# [PROBLEM STATEMENT]
Return exactly the span of lines in the following data that opens with the line containing "[520 302 585 391]" and closes with the line containing "[555 229 666 300]". Include nothing else.

┄┄┄┄┄┄

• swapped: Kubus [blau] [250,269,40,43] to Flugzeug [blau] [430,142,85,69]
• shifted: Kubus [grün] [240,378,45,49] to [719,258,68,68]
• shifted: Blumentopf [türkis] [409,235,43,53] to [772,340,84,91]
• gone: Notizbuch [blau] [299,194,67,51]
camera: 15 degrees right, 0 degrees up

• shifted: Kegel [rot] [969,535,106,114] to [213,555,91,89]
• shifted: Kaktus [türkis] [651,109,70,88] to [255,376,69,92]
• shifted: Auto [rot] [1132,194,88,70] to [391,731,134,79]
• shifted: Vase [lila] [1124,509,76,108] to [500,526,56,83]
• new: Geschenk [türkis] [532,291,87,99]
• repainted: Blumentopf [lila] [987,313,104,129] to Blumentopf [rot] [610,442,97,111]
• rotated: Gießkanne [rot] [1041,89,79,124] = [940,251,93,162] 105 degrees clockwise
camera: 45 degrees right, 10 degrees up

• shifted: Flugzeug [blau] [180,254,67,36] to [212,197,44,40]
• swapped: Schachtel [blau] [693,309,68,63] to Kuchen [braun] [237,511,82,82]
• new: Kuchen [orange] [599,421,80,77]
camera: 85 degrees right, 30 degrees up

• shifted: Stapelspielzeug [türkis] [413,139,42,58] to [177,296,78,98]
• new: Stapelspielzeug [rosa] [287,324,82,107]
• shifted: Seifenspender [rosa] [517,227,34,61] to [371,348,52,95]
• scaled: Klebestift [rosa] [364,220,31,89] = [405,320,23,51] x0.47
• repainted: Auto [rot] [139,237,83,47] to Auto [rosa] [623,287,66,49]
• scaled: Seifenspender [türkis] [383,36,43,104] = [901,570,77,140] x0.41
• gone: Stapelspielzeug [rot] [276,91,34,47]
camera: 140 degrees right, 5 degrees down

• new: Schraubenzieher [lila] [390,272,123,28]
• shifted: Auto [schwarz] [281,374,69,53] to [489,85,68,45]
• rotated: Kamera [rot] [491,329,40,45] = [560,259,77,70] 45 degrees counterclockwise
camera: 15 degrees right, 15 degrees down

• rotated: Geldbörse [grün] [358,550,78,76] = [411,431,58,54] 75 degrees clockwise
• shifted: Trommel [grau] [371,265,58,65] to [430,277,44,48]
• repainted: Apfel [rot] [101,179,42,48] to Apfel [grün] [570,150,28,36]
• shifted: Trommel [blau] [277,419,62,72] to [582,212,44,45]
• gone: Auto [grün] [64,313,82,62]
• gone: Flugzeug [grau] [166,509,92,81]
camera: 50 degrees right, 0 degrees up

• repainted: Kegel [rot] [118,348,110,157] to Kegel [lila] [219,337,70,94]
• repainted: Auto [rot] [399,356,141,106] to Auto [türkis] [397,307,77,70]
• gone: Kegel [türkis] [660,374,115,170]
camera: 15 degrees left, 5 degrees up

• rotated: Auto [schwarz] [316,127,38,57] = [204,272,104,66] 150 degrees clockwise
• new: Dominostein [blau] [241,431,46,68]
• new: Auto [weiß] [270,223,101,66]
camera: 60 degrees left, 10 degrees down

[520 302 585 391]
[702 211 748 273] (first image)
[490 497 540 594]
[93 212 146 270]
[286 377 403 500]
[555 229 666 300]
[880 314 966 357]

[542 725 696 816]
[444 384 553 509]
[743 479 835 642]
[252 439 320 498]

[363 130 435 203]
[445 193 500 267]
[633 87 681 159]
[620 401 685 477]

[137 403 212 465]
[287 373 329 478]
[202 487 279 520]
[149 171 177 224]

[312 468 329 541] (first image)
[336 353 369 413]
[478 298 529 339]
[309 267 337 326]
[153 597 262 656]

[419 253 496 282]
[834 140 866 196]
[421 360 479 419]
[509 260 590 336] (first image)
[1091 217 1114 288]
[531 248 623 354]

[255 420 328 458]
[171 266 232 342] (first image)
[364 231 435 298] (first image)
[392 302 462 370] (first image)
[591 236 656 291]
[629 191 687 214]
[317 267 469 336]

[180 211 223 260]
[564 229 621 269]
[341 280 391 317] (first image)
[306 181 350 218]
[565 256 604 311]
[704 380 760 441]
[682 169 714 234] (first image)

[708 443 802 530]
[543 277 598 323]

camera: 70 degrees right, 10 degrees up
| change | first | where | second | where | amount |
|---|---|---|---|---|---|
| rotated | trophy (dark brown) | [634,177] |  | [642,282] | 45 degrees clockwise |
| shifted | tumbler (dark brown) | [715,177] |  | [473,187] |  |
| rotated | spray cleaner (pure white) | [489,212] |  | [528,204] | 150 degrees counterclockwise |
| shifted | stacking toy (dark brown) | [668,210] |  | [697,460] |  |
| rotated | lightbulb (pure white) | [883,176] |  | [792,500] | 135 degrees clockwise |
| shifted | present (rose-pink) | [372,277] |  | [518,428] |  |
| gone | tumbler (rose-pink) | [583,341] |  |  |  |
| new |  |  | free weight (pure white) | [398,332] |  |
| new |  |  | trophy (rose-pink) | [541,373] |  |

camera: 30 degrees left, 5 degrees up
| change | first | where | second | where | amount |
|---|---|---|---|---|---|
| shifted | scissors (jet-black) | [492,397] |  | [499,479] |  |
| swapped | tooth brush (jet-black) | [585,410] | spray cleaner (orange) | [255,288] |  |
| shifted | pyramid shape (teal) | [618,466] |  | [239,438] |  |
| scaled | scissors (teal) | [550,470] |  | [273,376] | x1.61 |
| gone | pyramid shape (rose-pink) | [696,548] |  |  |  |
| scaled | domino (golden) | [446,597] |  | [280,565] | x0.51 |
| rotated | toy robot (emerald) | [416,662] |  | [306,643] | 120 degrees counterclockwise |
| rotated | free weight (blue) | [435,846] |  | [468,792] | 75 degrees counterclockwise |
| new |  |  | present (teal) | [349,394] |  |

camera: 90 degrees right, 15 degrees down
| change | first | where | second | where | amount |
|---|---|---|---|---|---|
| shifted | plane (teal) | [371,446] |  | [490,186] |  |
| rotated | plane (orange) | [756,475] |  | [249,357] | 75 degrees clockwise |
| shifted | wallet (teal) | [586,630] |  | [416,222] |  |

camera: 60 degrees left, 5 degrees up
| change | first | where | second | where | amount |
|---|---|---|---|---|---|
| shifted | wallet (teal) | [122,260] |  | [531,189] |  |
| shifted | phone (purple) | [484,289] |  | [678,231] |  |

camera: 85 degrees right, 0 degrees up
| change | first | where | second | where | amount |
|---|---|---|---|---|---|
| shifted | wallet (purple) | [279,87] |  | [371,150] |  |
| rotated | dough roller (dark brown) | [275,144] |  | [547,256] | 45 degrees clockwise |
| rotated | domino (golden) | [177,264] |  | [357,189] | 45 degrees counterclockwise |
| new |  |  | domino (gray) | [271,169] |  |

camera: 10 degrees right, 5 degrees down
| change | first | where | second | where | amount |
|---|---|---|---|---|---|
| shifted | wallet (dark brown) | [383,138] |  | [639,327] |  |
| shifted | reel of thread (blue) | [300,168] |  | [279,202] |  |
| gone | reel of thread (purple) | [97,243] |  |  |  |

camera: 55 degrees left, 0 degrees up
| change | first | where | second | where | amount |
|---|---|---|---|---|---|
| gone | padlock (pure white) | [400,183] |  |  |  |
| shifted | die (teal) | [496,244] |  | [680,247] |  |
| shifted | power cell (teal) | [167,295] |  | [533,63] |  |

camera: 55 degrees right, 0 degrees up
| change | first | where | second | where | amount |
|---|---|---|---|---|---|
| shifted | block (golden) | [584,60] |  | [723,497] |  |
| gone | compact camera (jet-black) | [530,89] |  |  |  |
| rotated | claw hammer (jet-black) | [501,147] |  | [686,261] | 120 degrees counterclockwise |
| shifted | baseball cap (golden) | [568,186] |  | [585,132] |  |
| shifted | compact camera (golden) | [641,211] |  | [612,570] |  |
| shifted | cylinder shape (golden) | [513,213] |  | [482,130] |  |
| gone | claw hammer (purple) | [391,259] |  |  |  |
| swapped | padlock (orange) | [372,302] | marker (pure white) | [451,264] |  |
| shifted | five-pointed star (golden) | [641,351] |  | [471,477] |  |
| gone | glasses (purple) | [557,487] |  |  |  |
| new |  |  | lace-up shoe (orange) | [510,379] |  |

┄┄┄┄┄┄

# [EXERCISE RESPONSE]
[520 302 585 391]
[702 211 748 273] (first image)
[490 497 540 594]
[93 212 146 270]
[286 377 403 500]
[555 229 666 300]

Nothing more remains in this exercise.